* Given records:
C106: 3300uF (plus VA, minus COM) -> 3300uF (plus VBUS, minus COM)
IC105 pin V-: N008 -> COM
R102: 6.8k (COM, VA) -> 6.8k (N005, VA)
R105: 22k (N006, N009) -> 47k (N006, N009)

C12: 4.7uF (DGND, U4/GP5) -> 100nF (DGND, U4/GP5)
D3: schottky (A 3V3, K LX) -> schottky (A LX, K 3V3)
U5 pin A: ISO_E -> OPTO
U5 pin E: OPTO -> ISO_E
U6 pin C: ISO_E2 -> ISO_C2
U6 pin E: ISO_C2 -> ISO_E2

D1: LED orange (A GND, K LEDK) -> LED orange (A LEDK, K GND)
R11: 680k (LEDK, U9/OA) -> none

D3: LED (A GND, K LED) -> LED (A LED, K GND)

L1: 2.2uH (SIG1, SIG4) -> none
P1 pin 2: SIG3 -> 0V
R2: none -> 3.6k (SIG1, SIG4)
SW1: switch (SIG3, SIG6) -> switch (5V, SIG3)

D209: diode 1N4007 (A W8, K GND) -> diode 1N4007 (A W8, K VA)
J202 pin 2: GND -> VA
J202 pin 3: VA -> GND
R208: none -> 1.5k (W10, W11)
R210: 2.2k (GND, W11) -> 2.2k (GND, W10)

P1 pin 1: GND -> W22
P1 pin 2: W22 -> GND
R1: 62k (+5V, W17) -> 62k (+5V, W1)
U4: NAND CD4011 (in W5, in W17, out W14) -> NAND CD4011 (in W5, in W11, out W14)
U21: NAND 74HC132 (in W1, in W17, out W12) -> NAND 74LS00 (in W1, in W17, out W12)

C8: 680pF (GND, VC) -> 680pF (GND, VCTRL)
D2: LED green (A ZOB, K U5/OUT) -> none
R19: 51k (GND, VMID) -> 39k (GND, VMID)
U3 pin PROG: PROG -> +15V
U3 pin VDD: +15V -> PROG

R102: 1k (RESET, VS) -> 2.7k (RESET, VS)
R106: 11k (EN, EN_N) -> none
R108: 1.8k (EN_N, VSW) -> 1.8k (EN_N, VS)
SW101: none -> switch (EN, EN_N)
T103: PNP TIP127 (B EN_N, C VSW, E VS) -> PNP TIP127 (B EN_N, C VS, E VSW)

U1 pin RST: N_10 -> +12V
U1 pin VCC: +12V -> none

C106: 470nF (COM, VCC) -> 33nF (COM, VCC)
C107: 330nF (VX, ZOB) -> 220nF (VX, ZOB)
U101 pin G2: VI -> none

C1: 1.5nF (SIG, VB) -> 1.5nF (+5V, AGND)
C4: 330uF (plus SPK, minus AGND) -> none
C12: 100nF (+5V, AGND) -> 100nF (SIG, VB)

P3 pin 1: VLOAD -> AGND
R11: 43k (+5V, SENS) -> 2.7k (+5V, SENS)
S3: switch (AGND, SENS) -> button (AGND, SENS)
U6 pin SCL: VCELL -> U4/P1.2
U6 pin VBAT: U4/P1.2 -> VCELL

* Assignment: Your answer must be the line containing "D2: LED green (A ZOB, K U5/OUT) -> none" through the last line above, copied exactly, with nothing added.

* Task response:
D2: LED green (A ZOB, K U5/OUT) -> none
R19: 51k (GND, VMID) -> 39k (GND, VMID)
U3 pin PROG: PROG -> +15V
U3 pin VDD: +15V -> PROG

R102: 1k (RESET, VS) -> 2.7k (RESET, VS)
R106: 11k (EN, EN_N) -> none
R108: 1.8k (EN_N, VSW) -> 1.8k (EN_N, VS)
SW101: none -> switch (EN, EN_N)
T103: PNP TIP127 (B EN_N, C VSW, E VS) -> PNP TIP127 (B EN_N, C VS, E VSW)

U1 pin RST: N_10 -> +12V
U1 pin VCC: +12V -> none

C106: 470nF (COM, VCC) -> 33nF (COM, VCC)
C107: 330nF (VX, ZOB) -> 220nF (VX, ZOB)
U101 pin G2: VI -> none

C1: 1.5nF (SIG, VB) -> 1.5nF (+5V, AGND)
C4: 330uF (plus SPK, minus AGND) -> none
C12: 100nF (+5V, AGND) -> 100nF (SIG, VB)

P3 pin 1: VLOAD -> AGND
R11: 43k (+5V, SENS) -> 2.7k (+5V, SENS)
S3: switch (AGND, SENS) -> button (AGND, SENS)
U6 pin SCL: VCELL -> U4/P1.2
U6 pin VBAT: U4/P1.2 -> VCELL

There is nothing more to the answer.